→ Source material
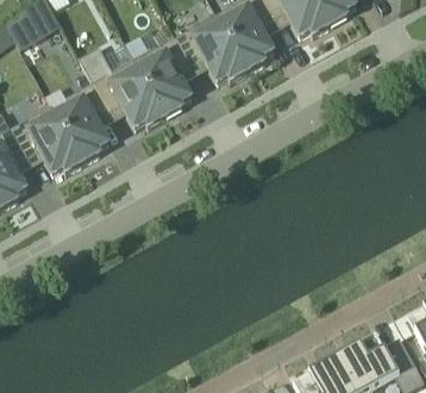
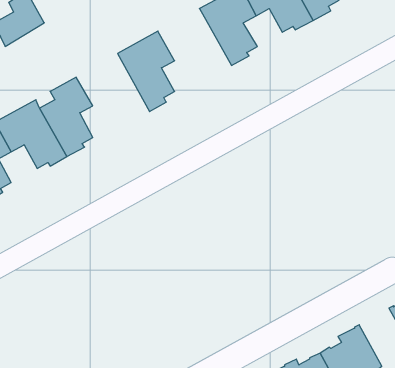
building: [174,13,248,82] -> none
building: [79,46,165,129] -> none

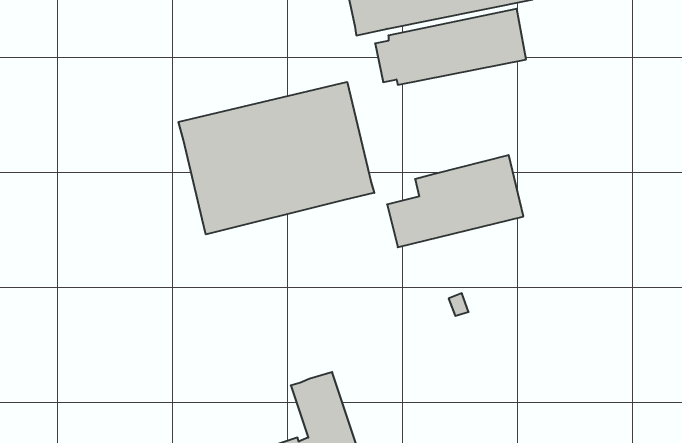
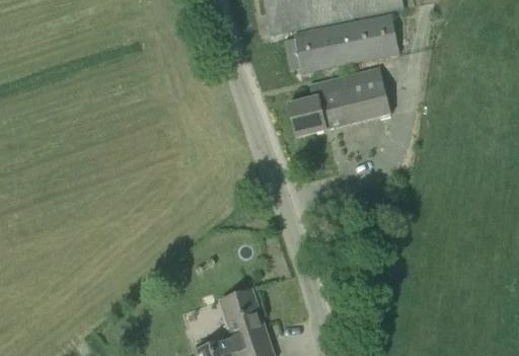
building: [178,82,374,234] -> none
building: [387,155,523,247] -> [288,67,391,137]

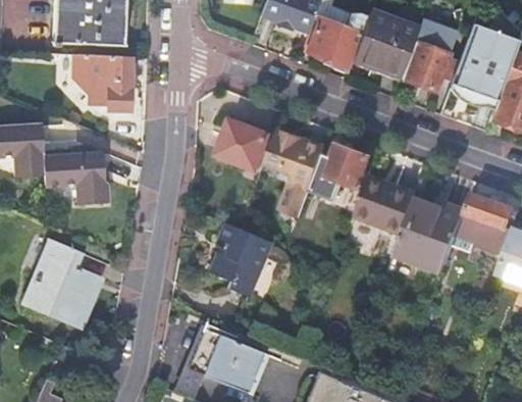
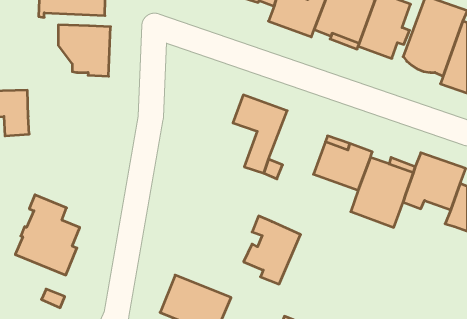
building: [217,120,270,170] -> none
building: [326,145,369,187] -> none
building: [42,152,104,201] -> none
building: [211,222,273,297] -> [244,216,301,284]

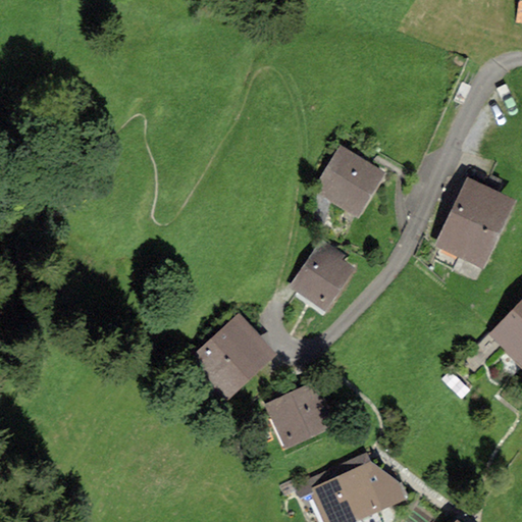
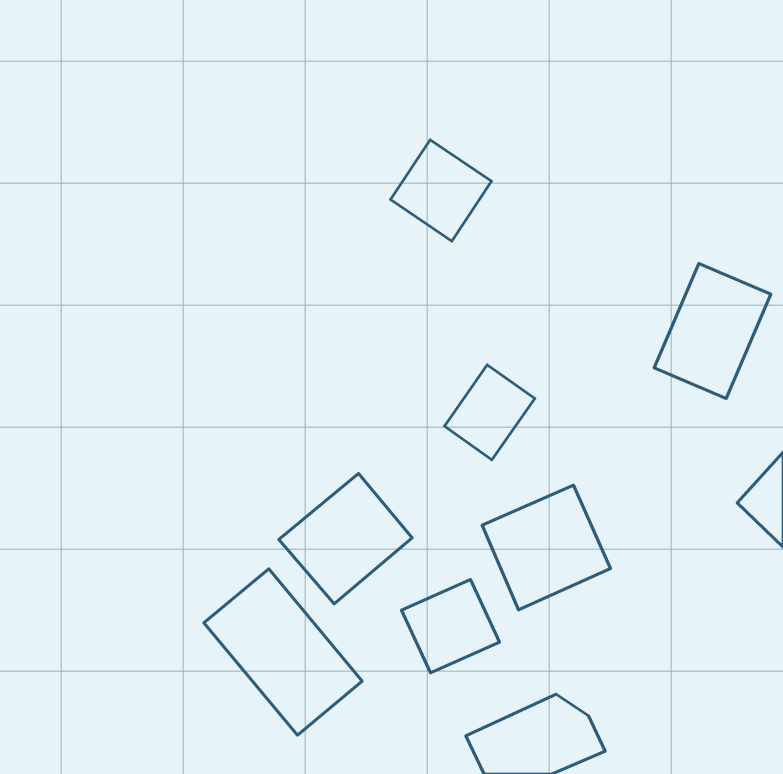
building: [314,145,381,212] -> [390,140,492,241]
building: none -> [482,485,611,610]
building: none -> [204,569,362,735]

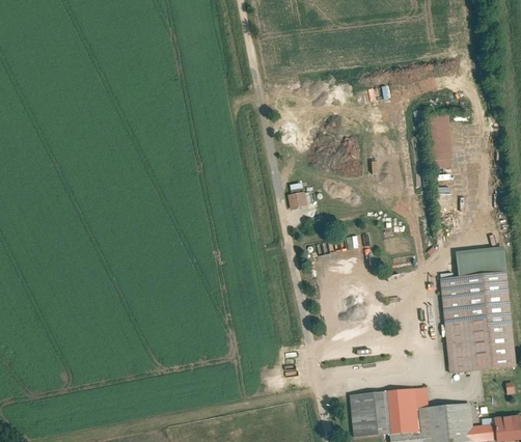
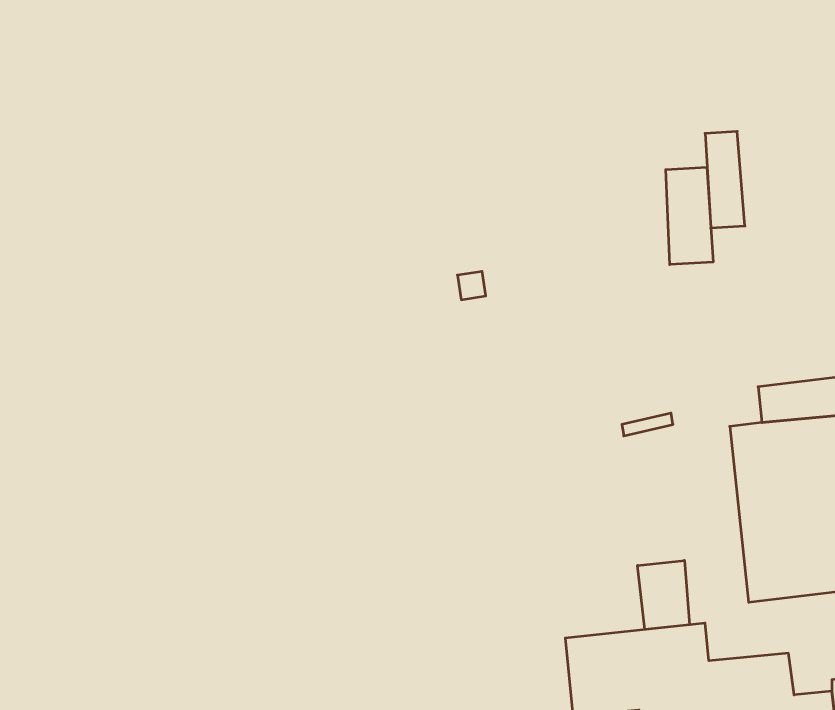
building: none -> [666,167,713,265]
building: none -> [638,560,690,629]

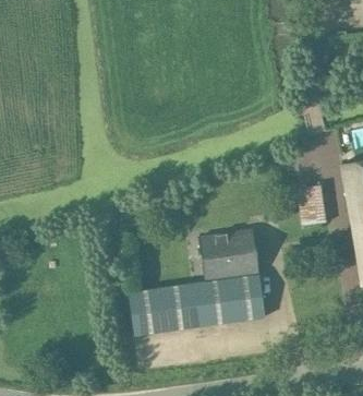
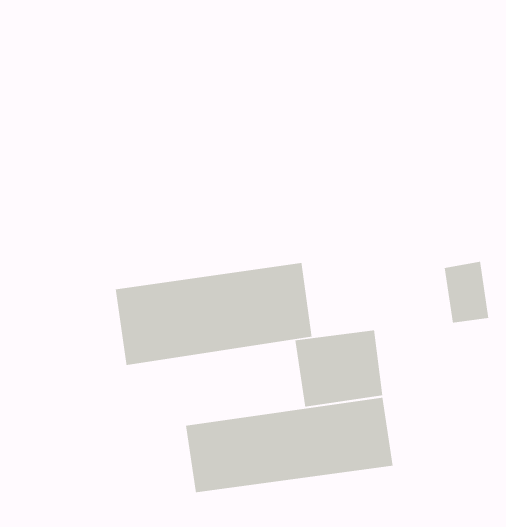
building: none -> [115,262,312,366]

* * *

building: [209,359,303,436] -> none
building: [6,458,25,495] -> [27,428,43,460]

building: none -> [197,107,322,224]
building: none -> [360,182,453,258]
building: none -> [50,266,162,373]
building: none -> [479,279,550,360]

→ Work to be completed
Find the line with "building: none -> [360,182,453,258]" in the material above. Reproduce it and each line after it up to and including the line with "building: none -> [479,279,550,360]".

→ Exercise response
building: none -> [360,182,453,258]
building: none -> [50,266,162,373]
building: none -> [479,279,550,360]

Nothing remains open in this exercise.